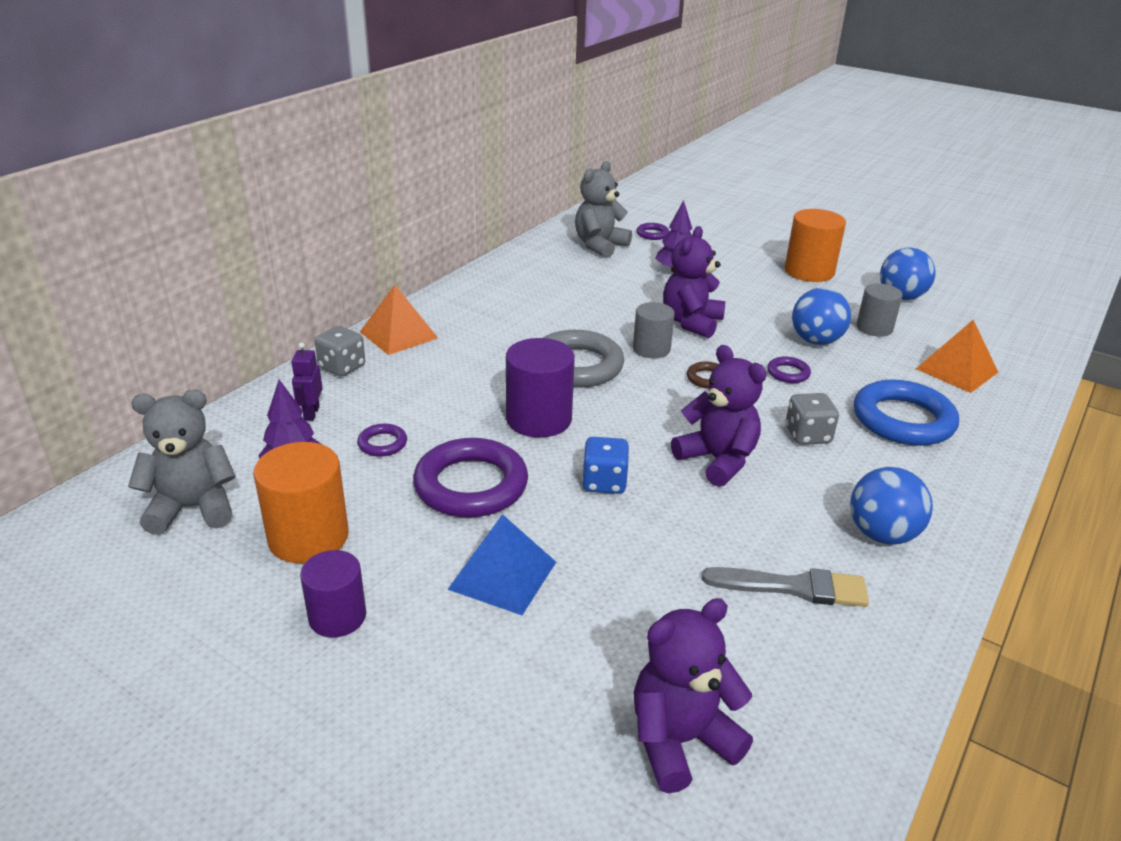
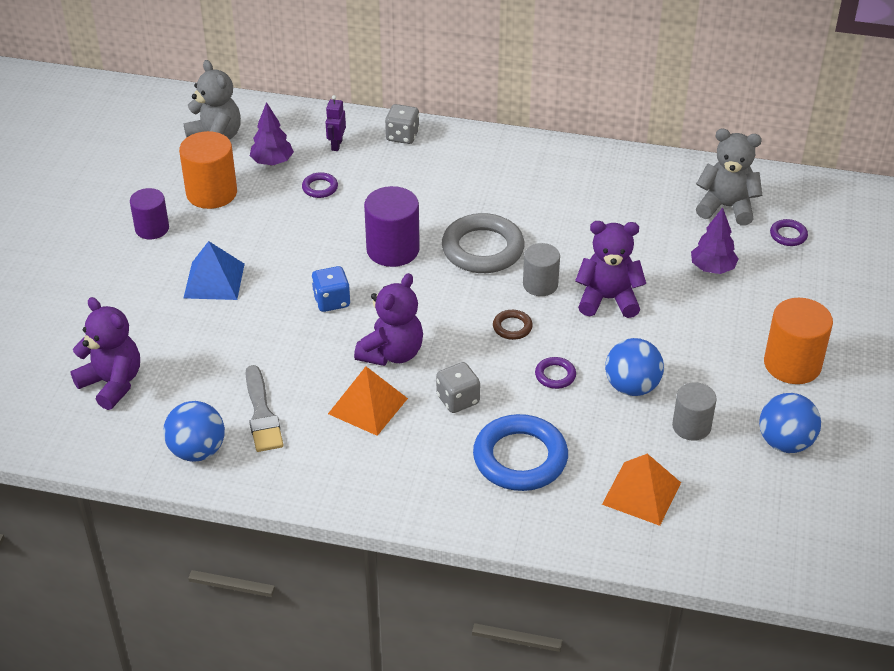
camera: 70 degrees right, 10 degrees up
(311, 413) = (336, 145): purple robot -> purple robot turned 60 degrees counterclockwise
(398, 334) = (467, 145): orange pyramid -> orange pyramid (368, 406)
(471, 485) = (295, 241): purple ring -> none
(882, 534) = (344, 455): blue ball -> blue ball (197, 451)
▬▬▬
Please reproduce each entry above word for word and keep the pictures out of the copy.

**Exercise output**
camera: 70 degrees right, 10 degrees up
(311, 413) = (336, 145): purple robot -> purple robot turned 60 degrees counterclockwise
(398, 334) = (467, 145): orange pyramid -> orange pyramid (368, 406)
(471, 485) = (295, 241): purple ring -> none
(882, 534) = (344, 455): blue ball -> blue ball (197, 451)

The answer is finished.